How many lines in the records below contain the word "white"? Reply with that number only.

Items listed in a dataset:
# # # # #

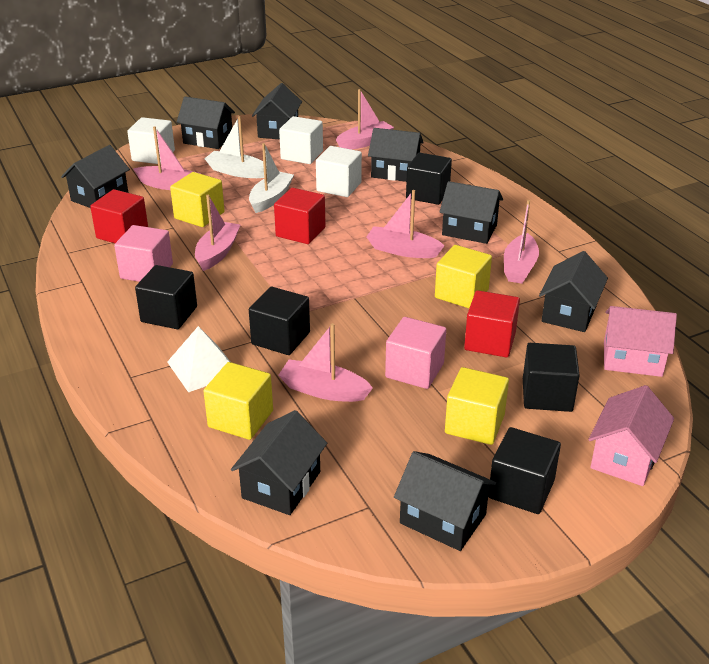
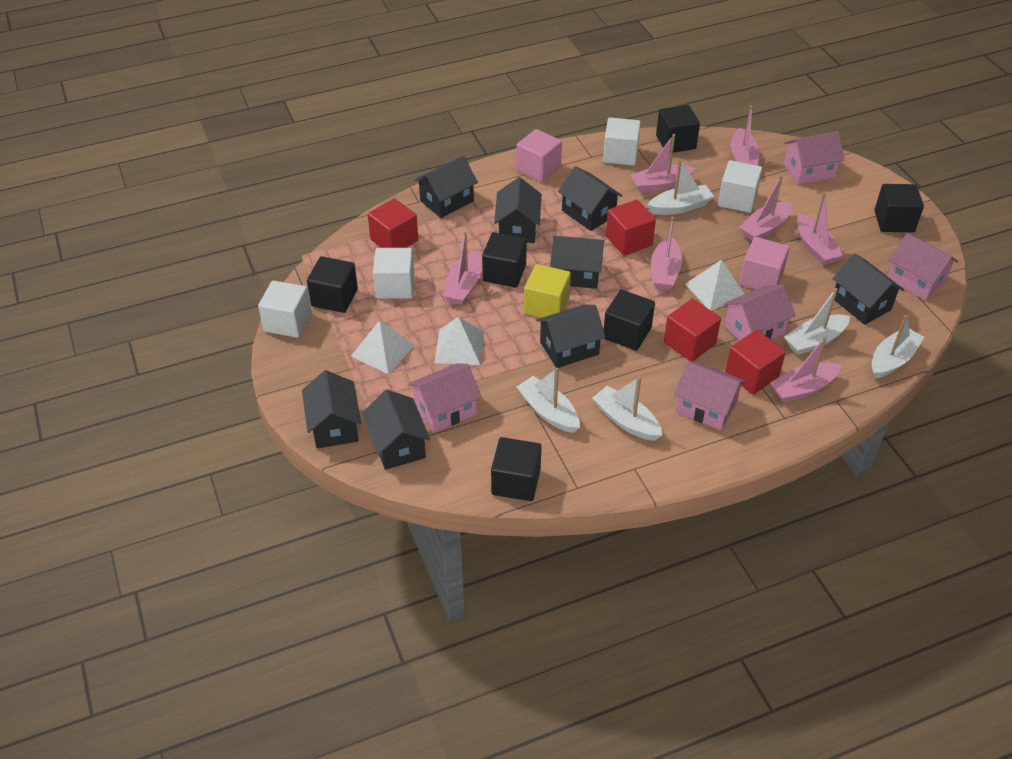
black cube: 5 -> 6
pink boat: 6 -> 7
pink house: 2 -> 5
red cube: 3 -> 4
white boat: 2 -> 5
white cube: 3 -> 4
white pyramid: 1 -> 3
yellow cube: 4 -> 1

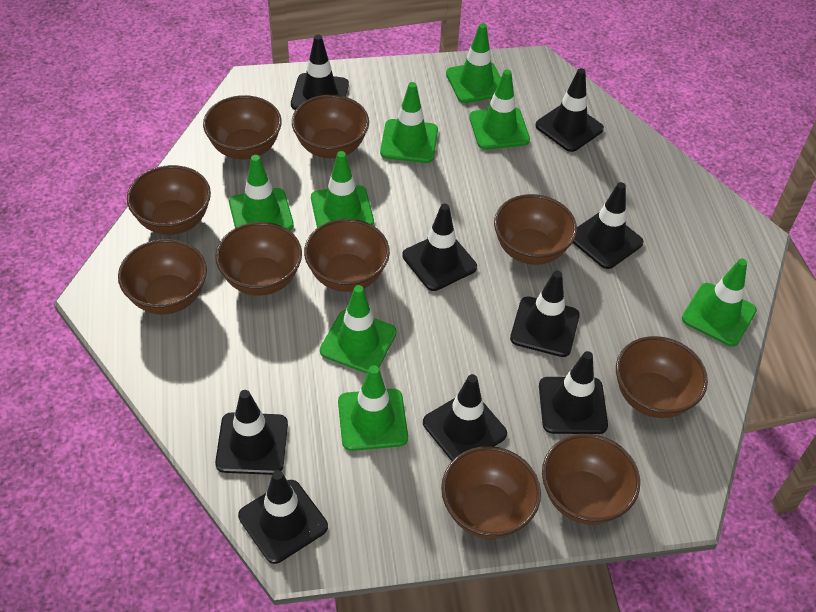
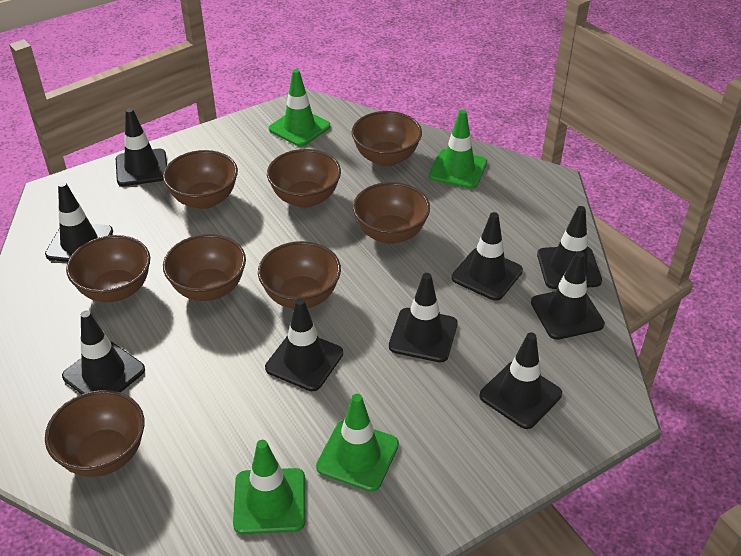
brown bowl: 10 -> 8
green traffic cone: 8 -> 4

# # # # #

## EXERCISE RESPONSE
3